### INSTRUCTIONS FOR THE TASK:
Copy the material below word for word, starting at the line containing "red square: moved 7 px right, 5 px down" and ending at the line containing "pink cross at (119, 299): moved 3 px down", both lines included. Leave the pictures out of your answer.

### RECORDS PROVIDED:
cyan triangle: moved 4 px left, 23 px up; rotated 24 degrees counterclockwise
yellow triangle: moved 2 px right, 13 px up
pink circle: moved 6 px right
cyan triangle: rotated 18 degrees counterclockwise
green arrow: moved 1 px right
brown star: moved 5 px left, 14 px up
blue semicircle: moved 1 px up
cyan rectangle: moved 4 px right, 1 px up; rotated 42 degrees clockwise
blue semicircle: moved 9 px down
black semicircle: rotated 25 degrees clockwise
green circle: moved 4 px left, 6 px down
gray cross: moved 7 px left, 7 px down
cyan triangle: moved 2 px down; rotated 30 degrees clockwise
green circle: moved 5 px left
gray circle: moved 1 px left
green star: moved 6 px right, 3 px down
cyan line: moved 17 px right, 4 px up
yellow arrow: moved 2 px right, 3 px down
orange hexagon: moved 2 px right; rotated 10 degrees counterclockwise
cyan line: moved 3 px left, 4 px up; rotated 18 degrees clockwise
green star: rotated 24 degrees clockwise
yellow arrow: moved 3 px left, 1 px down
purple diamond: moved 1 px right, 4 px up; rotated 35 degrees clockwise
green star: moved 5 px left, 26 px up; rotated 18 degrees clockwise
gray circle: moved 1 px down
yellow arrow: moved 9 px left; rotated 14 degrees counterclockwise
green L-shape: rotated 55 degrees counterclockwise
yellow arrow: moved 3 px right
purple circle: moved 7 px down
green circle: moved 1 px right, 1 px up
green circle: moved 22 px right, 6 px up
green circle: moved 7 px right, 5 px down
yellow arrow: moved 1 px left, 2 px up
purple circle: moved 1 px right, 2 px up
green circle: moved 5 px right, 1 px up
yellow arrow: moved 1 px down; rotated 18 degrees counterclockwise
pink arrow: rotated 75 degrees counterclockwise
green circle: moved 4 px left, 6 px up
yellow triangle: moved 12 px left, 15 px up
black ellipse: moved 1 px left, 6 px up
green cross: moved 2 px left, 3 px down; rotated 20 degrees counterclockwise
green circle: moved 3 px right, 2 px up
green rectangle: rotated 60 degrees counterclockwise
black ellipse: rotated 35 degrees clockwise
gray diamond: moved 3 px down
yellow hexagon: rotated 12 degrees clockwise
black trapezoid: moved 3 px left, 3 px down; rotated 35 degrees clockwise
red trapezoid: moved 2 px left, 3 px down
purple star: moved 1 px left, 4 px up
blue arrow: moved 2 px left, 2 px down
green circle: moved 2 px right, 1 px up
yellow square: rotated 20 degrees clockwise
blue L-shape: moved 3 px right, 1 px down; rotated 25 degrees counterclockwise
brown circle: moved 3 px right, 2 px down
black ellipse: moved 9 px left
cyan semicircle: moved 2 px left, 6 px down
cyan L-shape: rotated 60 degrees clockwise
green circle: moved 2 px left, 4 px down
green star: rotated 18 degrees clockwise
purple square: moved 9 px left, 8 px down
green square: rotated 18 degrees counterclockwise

---

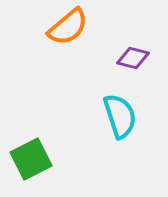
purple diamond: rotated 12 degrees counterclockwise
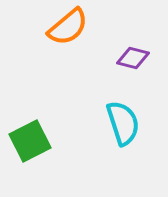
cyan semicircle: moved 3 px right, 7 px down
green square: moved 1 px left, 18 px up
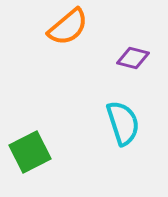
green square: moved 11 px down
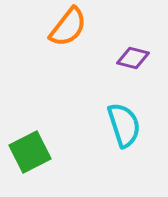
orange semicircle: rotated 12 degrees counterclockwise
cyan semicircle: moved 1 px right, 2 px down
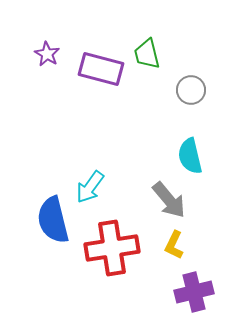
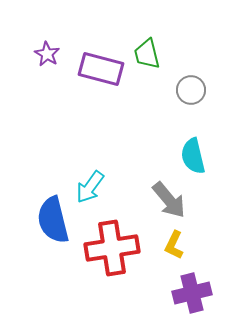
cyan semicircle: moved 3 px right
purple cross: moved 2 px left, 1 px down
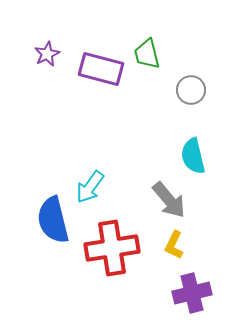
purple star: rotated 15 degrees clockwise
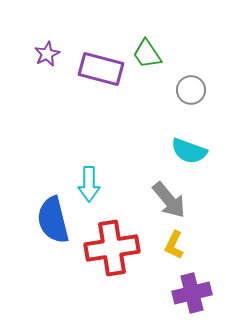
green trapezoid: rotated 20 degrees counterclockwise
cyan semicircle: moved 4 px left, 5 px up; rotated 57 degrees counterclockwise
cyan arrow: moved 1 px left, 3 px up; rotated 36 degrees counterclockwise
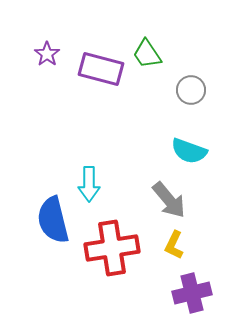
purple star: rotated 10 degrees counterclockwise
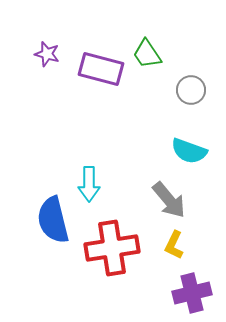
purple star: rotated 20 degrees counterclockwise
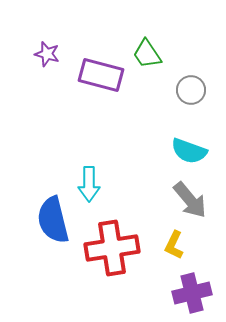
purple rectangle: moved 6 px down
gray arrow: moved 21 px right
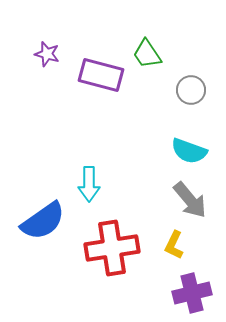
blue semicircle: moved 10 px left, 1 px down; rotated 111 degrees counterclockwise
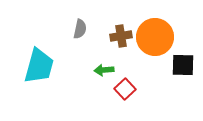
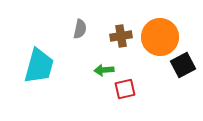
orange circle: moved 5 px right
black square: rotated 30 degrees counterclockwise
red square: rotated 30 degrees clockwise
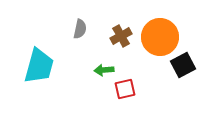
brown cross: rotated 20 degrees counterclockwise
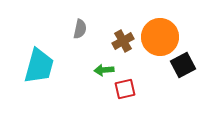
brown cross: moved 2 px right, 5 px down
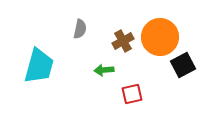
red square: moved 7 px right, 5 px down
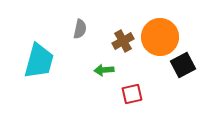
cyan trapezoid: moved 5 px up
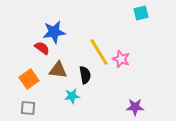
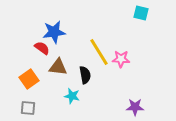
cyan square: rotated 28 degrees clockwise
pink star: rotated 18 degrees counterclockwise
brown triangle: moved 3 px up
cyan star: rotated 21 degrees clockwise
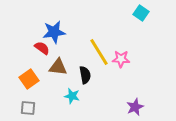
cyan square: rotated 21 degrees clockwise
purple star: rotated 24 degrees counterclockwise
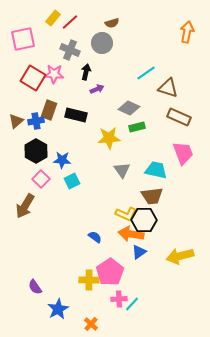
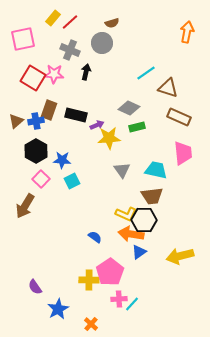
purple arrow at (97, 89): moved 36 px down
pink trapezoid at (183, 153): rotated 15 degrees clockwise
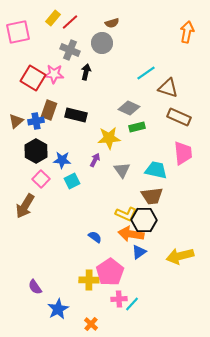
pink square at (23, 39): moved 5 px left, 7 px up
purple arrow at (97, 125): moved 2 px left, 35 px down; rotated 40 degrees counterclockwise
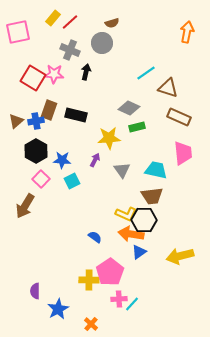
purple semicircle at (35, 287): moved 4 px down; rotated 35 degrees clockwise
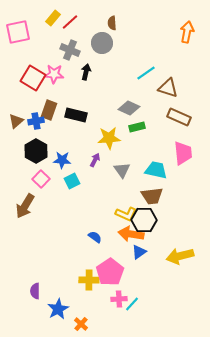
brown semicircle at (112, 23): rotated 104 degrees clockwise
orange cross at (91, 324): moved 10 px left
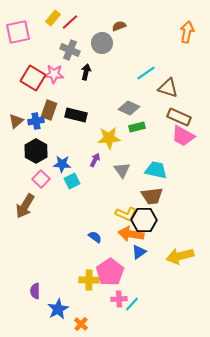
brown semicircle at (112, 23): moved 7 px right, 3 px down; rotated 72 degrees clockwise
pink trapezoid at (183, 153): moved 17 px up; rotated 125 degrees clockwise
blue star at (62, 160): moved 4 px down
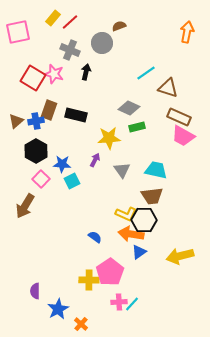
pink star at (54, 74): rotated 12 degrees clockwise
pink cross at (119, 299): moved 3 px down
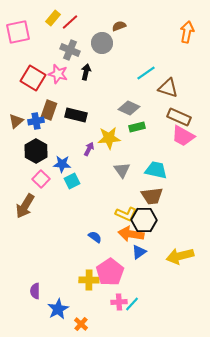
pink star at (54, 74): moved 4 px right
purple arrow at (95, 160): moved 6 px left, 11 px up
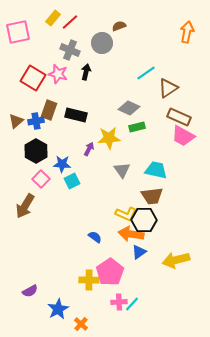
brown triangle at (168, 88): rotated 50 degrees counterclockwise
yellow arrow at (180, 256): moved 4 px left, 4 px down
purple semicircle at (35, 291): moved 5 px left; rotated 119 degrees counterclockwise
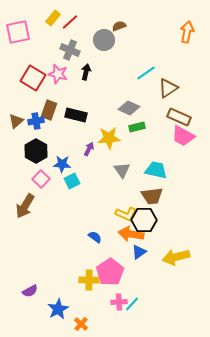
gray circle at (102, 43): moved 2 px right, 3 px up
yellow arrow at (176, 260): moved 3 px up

* * *

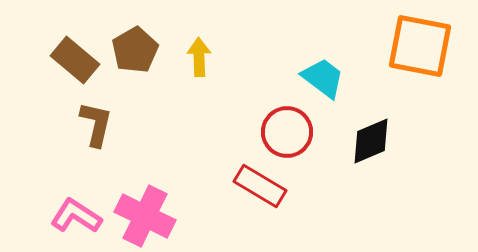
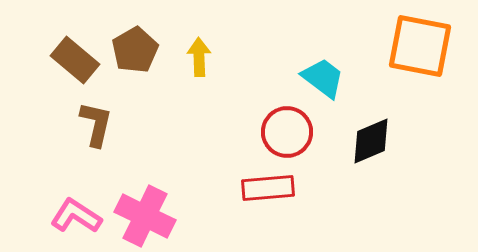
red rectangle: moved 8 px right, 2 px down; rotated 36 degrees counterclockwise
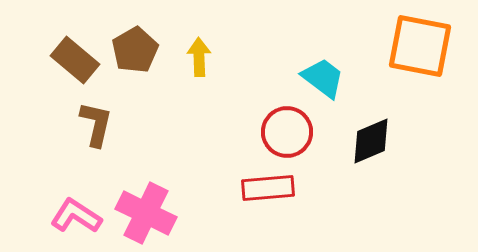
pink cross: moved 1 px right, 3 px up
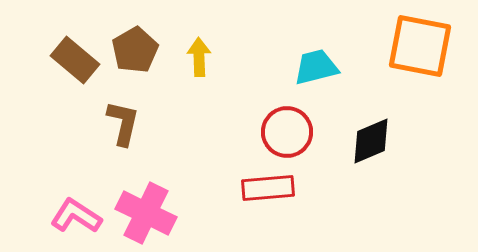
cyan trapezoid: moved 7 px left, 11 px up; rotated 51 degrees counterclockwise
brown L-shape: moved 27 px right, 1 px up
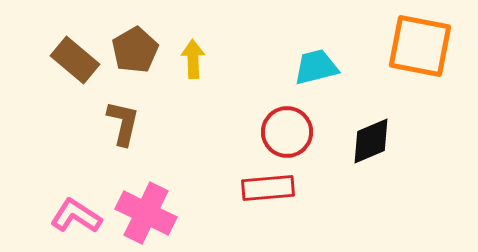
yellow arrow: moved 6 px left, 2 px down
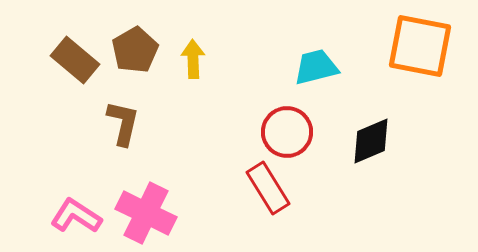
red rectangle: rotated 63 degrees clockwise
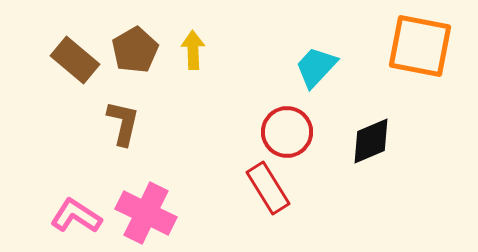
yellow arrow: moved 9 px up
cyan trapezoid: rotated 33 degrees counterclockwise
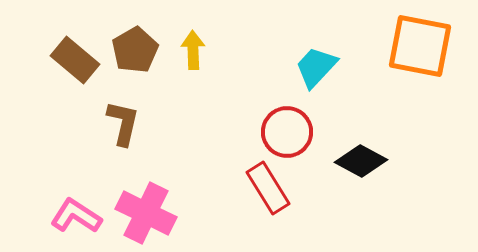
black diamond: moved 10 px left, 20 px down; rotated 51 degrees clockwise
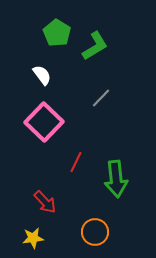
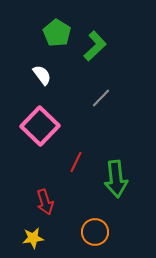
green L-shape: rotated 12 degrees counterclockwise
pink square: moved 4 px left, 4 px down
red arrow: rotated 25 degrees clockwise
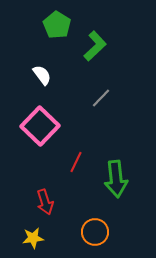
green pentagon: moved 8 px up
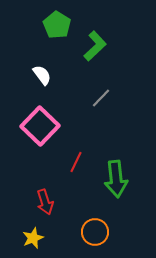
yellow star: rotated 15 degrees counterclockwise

### COMPLETE ANSWER:
red square: moved 7 px right, 5 px down
cyan trapezoid: moved 5 px up
cyan square: rotated 28 degrees clockwise
pink star: rotated 18 degrees counterclockwise
brown triangle: moved 3 px up
cyan star: rotated 21 degrees clockwise
cyan square: rotated 21 degrees clockwise
purple star: rotated 24 degrees counterclockwise
purple arrow at (97, 89): moved 36 px down
pink trapezoid at (183, 153): rotated 15 degrees clockwise
pink square at (23, 39): moved 5 px left, 7 px up
purple arrow at (97, 125): moved 2 px left, 35 px down; rotated 40 degrees counterclockwise
purple semicircle at (35, 287): moved 4 px down; rotated 35 degrees clockwise
brown semicircle at (112, 23): rotated 104 degrees clockwise
orange cross at (91, 324): moved 10 px left
brown semicircle at (112, 23): moved 7 px right, 3 px down; rotated 72 degrees clockwise
pink trapezoid at (183, 153): moved 17 px up; rotated 125 degrees clockwise
blue star at (62, 160): moved 4 px down
pink star at (54, 74): rotated 12 degrees clockwise
pink cross at (119, 299): moved 3 px down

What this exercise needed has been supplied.